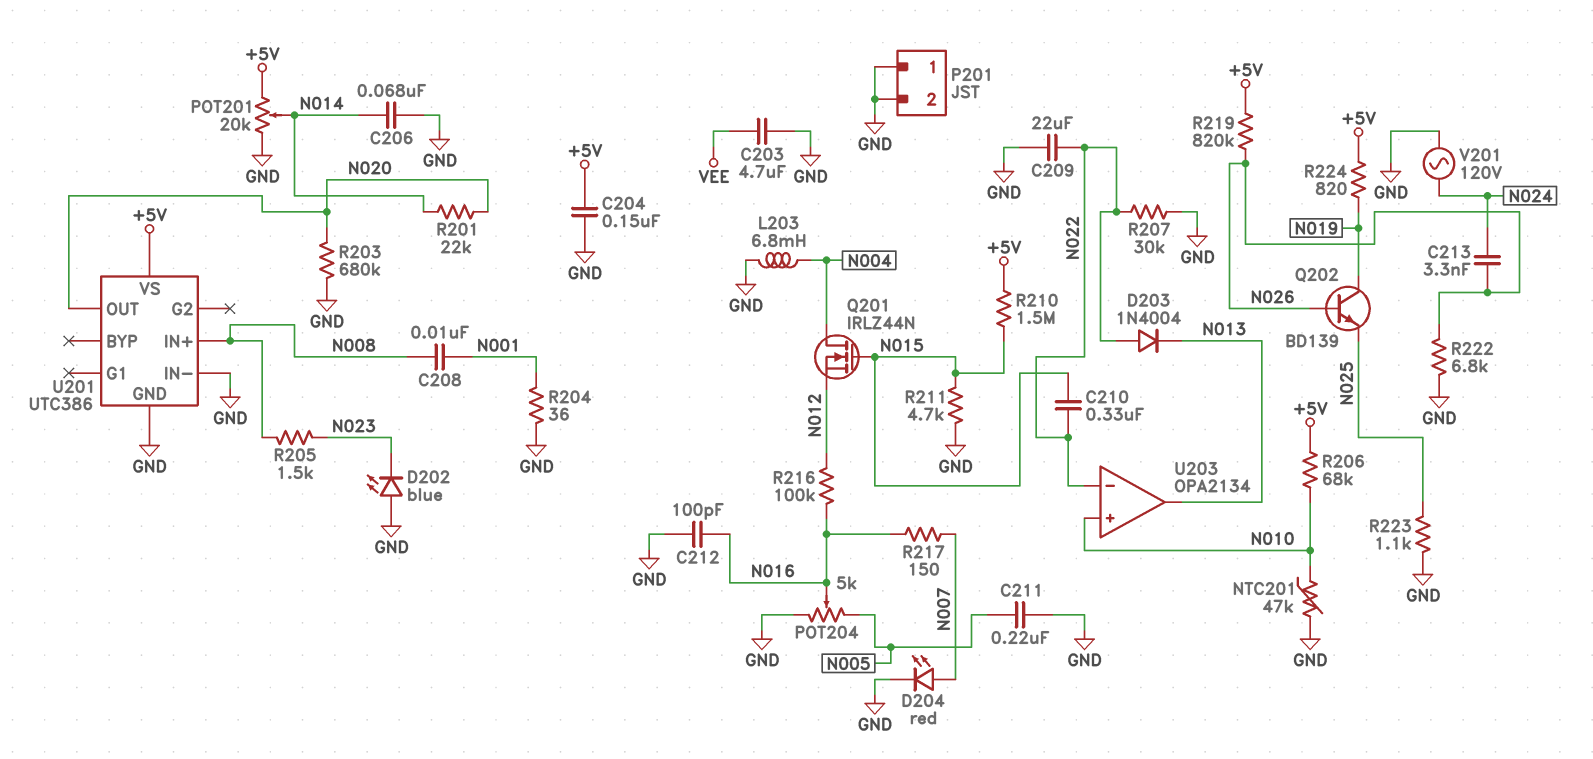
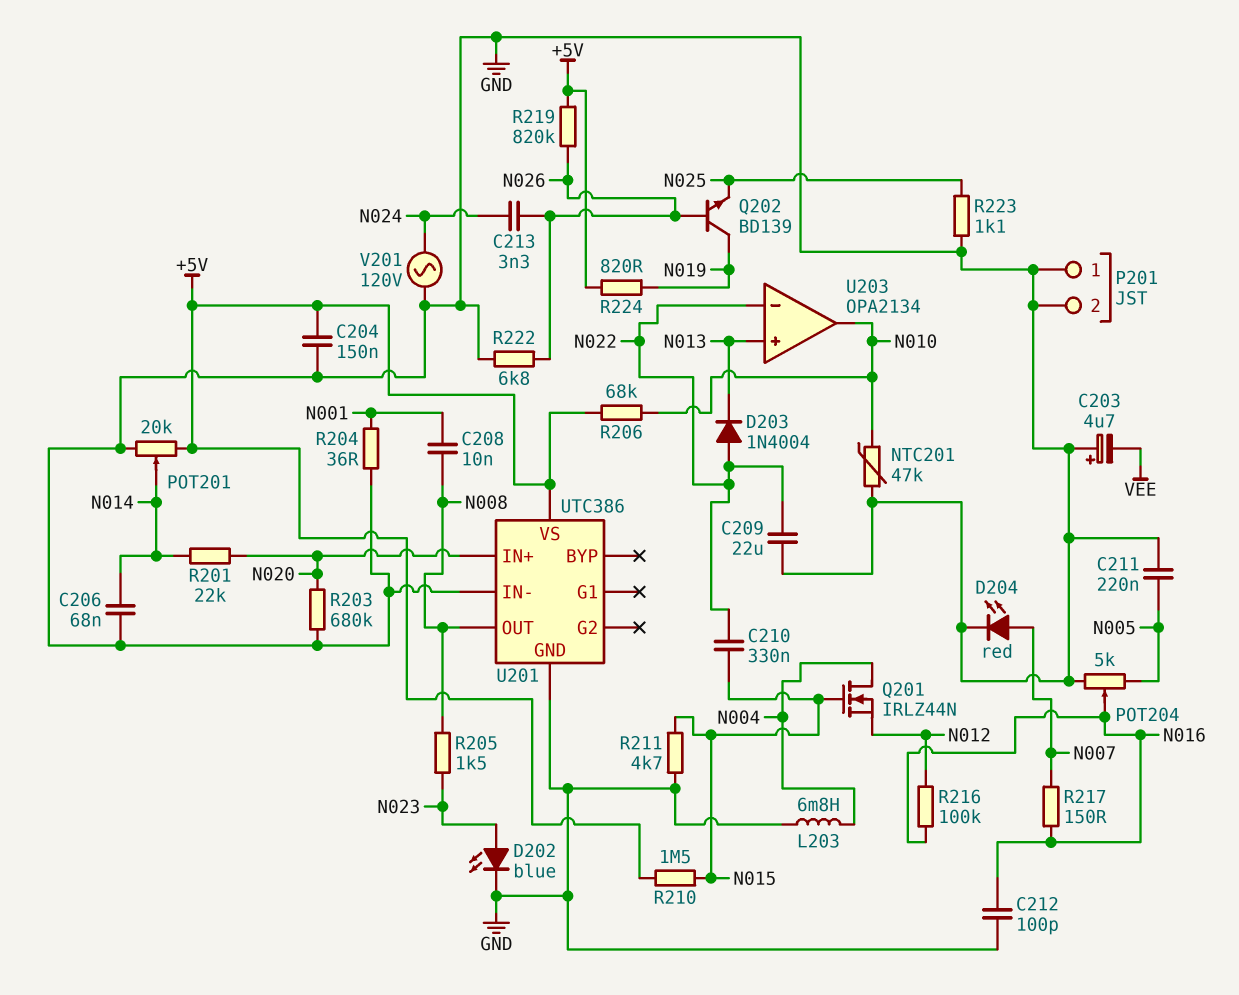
C203: 4.7uF (GND, VEE) -> 4.7uF (plus GND, minus VEE)
D202: LED blue (A GND, K N023) -> LED blue (A N023, K GND)
R207: 30k (GND, N022) -> none
U201 pin IN+: N008 -> N020
U201 pin OUT: N020 -> N008
U203 pin in+: N010 -> N013
U203 pin out: N013 -> N010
════════
* [Goal of the exercise]
Copy each entry exactly as written. Images should not appear in the copy.

* [Answer section]
C203: 4.7uF (GND, VEE) -> 4.7uF (plus GND, minus VEE)
D202: LED blue (A GND, K N023) -> LED blue (A N023, K GND)
R207: 30k (GND, N022) -> none
U201 pin IN+: N008 -> N020
U201 pin OUT: N020 -> N008
U203 pin in+: N010 -> N013
U203 pin out: N013 -> N010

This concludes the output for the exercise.